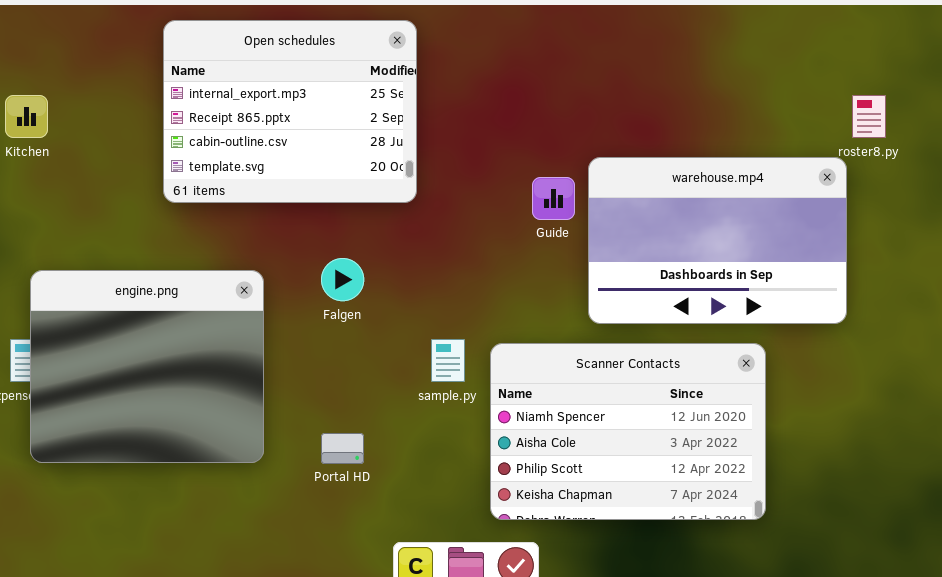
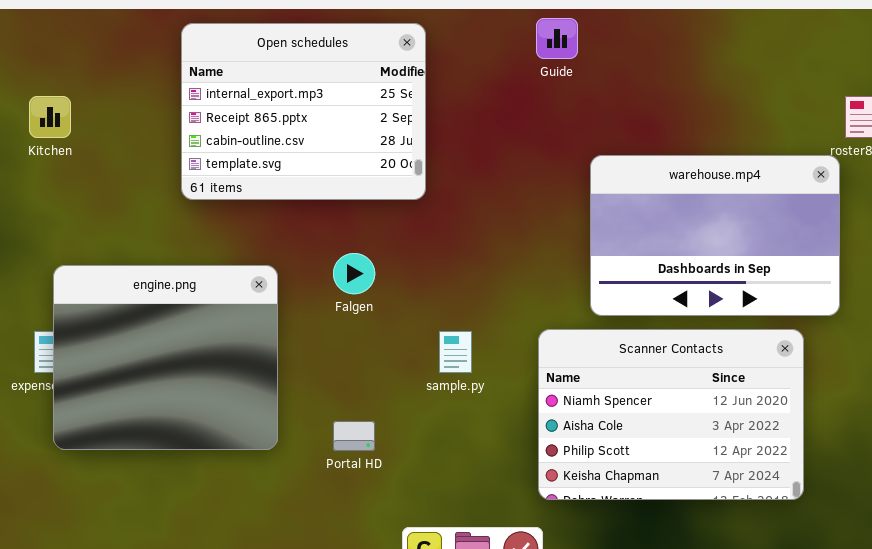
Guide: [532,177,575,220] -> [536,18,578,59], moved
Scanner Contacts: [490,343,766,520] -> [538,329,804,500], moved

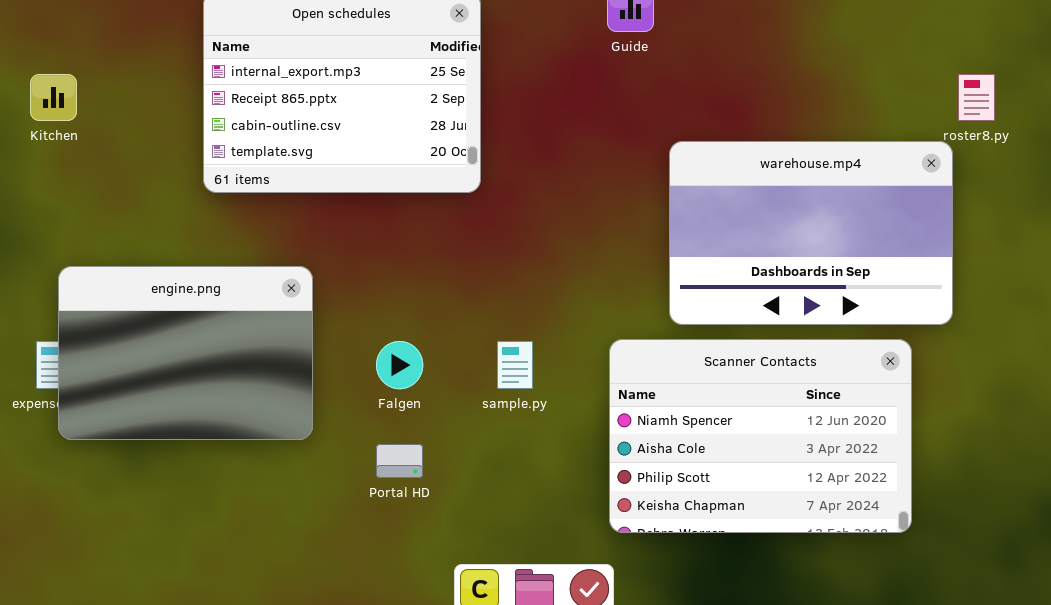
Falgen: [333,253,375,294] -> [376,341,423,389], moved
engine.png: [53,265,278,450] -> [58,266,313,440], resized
......
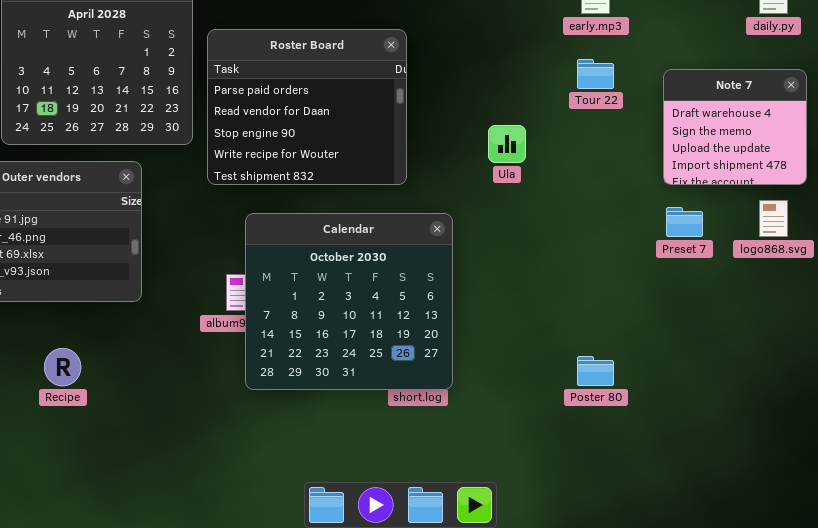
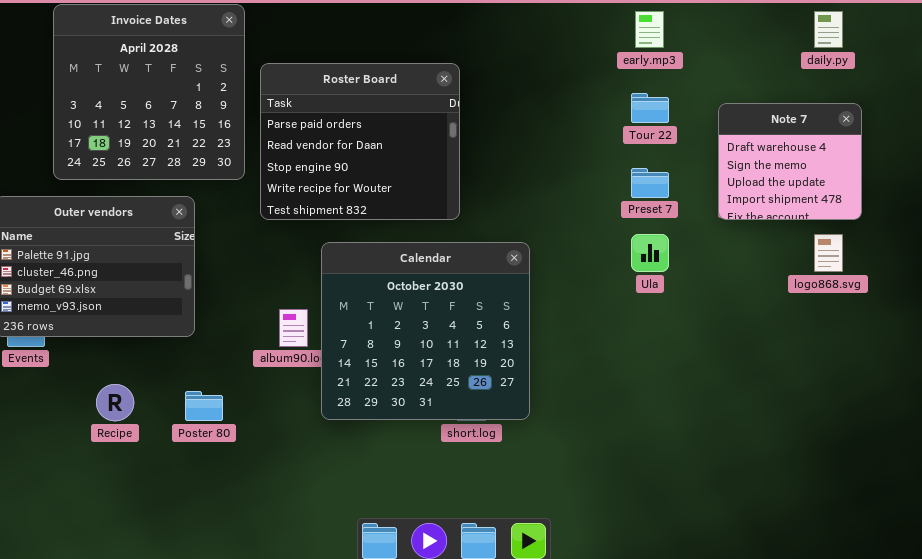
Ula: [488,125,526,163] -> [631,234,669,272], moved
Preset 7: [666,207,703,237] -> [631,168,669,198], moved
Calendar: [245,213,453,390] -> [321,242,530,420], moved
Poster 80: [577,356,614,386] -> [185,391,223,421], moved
......
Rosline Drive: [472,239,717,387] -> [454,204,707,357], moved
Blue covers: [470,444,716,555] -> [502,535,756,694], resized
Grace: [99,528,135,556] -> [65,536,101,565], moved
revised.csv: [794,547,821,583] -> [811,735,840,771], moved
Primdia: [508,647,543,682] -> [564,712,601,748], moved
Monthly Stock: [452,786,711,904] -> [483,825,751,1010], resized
......
Problem ▸
Begin at the line above that has "Falgen: [333,253,375,294] ->" and stop after the line that has "engine.png: [53,265,278,450] ->", copying each line exactly and adding nothing else.

The completed task ▸
Falgen: [333,253,375,294] -> [376,341,423,389], moved
engine.png: [53,265,278,450] -> [58,266,313,440], resized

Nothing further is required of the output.